[Opening SUPPLIED RECORDS section]
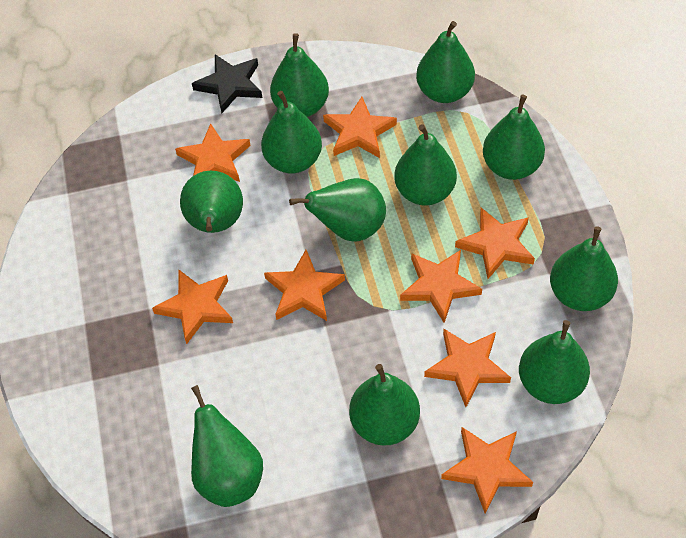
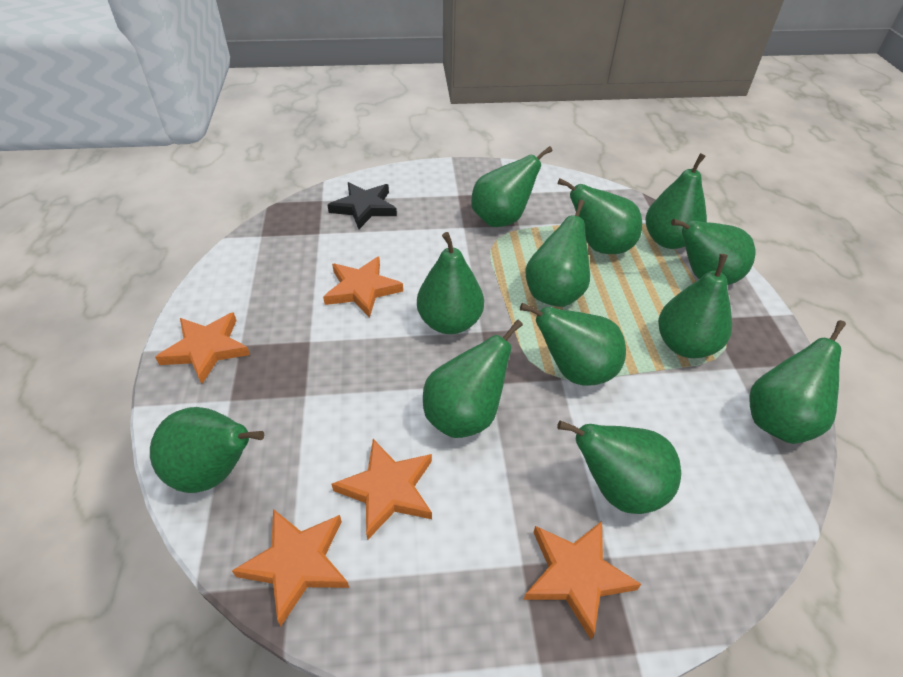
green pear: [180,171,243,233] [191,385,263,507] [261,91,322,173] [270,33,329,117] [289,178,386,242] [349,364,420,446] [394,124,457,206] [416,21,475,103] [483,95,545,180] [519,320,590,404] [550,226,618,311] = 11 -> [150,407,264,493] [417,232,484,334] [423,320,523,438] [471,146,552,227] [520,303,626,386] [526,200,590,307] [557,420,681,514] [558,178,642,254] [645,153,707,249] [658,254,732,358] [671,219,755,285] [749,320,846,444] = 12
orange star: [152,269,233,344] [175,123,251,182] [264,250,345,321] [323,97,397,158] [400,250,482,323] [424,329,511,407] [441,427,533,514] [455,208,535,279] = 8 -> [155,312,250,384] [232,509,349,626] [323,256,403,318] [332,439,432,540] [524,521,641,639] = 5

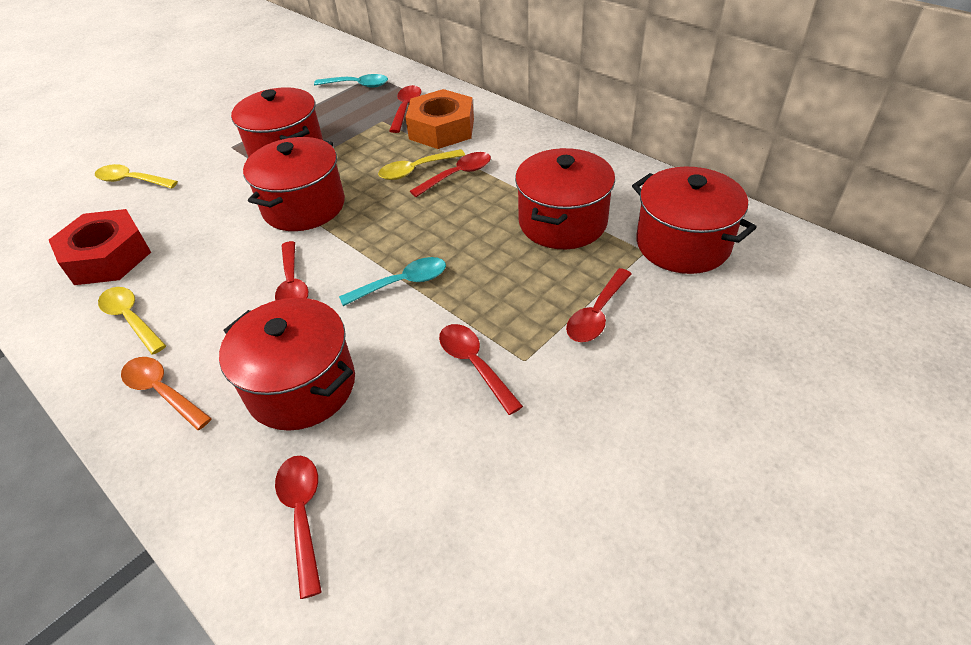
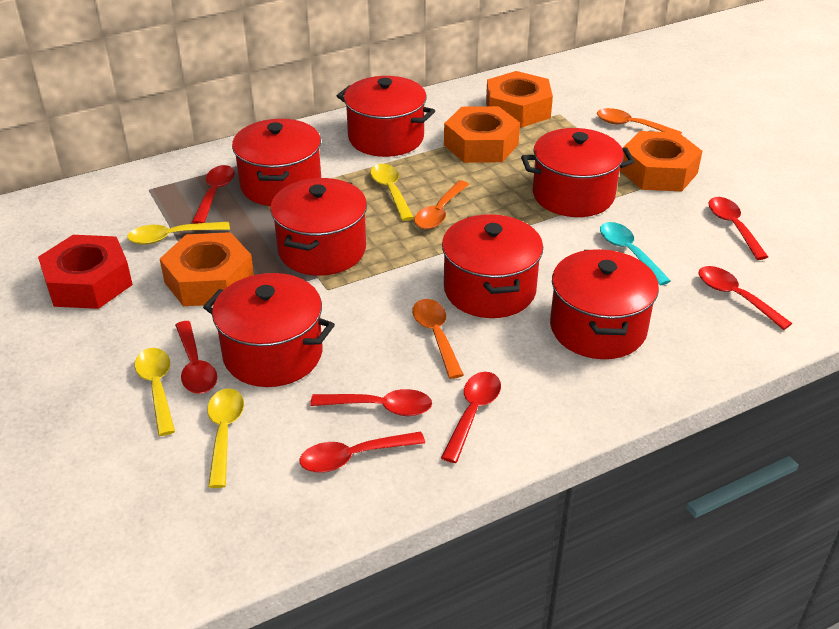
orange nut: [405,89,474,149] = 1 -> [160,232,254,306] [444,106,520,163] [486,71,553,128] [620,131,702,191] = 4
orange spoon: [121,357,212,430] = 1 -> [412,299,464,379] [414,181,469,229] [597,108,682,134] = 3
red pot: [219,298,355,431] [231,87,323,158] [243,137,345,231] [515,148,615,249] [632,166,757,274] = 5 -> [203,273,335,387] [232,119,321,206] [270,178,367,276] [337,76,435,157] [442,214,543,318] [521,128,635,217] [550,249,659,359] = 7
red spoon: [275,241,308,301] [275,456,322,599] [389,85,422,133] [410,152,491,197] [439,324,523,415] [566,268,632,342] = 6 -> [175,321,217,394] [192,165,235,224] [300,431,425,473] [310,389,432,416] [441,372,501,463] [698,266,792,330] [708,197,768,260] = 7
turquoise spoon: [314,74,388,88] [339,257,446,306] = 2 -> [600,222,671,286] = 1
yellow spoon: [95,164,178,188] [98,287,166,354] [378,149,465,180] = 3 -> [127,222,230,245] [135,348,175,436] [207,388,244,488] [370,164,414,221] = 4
[Closing SUPPLIED RECORDS section]
◆ **TASK DETAILS**
Please write every line above out exactly as given, except for any pictures.

◆ **RESULT OF THE TASK**
green pear: [180,171,243,233] [191,385,263,507] [261,91,322,173] [270,33,329,117] [289,178,386,242] [349,364,420,446] [394,124,457,206] [416,21,475,103] [483,95,545,180] [519,320,590,404] [550,226,618,311] = 11 -> [150,407,264,493] [417,232,484,334] [423,320,523,438] [471,146,552,227] [520,303,626,386] [526,200,590,307] [557,420,681,514] [558,178,642,254] [645,153,707,249] [658,254,732,358] [671,219,755,285] [749,320,846,444] = 12
orange star: [152,269,233,344] [175,123,251,182] [264,250,345,321] [323,97,397,158] [400,250,482,323] [424,329,511,407] [441,427,533,514] [455,208,535,279] = 8 -> [155,312,250,384] [232,509,349,626] [323,256,403,318] [332,439,432,540] [524,521,641,639] = 5

orange nut: [405,89,474,149] = 1 -> [160,232,254,306] [444,106,520,163] [486,71,553,128] [620,131,702,191] = 4
orange spoon: [121,357,212,430] = 1 -> [412,299,464,379] [414,181,469,229] [597,108,682,134] = 3
red pot: [219,298,355,431] [231,87,323,158] [243,137,345,231] [515,148,615,249] [632,166,757,274] = 5 -> [203,273,335,387] [232,119,321,206] [270,178,367,276] [337,76,435,157] [442,214,543,318] [521,128,635,217] [550,249,659,359] = 7
red spoon: [275,241,308,301] [275,456,322,599] [389,85,422,133] [410,152,491,197] [439,324,523,415] [566,268,632,342] = 6 -> [175,321,217,394] [192,165,235,224] [300,431,425,473] [310,389,432,416] [441,372,501,463] [698,266,792,330] [708,197,768,260] = 7
turquoise spoon: [314,74,388,88] [339,257,446,306] = 2 -> [600,222,671,286] = 1
yellow spoon: [95,164,178,188] [98,287,166,354] [378,149,465,180] = 3 -> [127,222,230,245] [135,348,175,436] [207,388,244,488] [370,164,414,221] = 4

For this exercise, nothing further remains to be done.